What you are asked to do ▸ Every line of the material that includes the word "green" is to be shown.

Material shown ▸
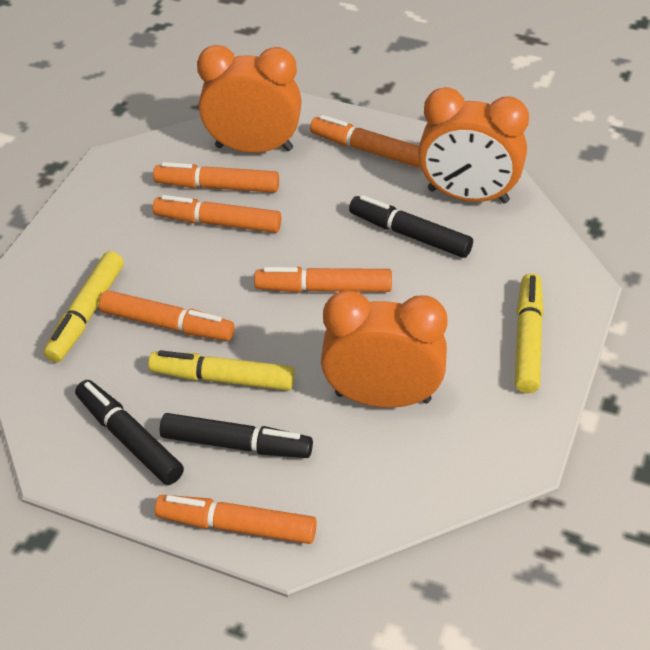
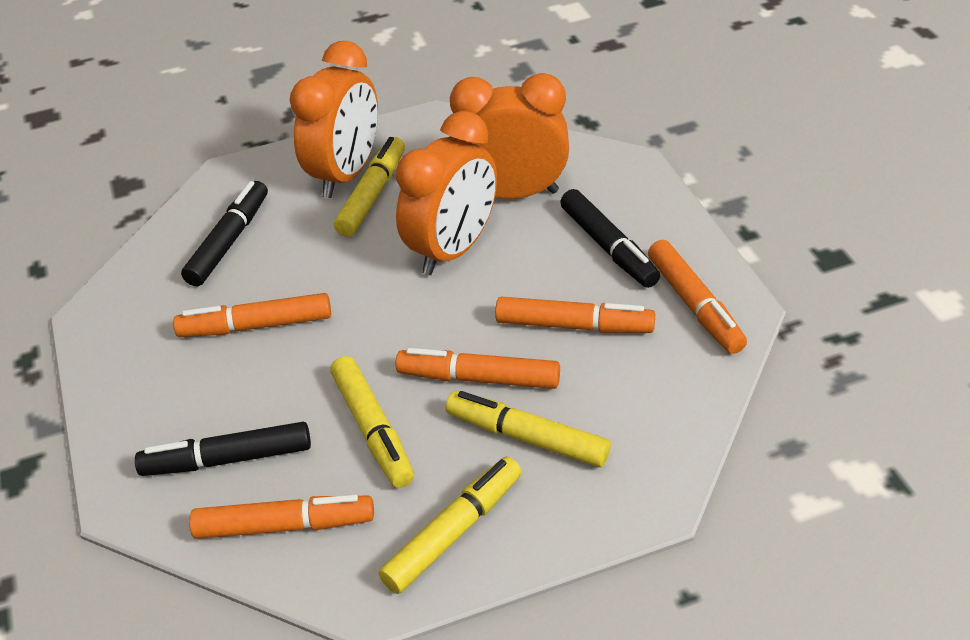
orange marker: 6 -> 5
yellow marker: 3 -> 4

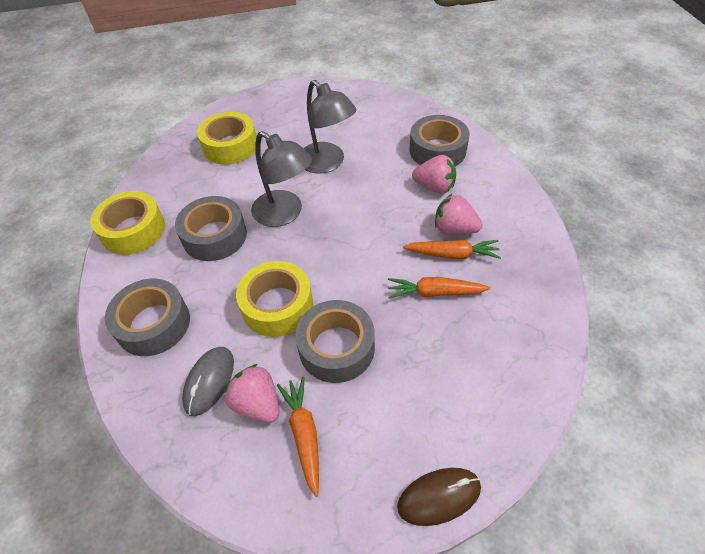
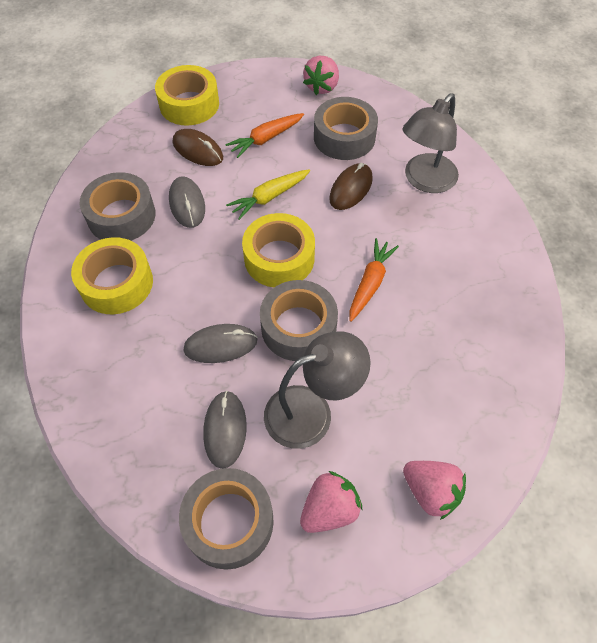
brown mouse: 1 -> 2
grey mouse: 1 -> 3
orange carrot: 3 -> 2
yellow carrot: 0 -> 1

* * *

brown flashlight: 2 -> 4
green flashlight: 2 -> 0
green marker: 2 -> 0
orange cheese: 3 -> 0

Completed task ▸
green flashlight: 2 -> 0
green marker: 2 -> 0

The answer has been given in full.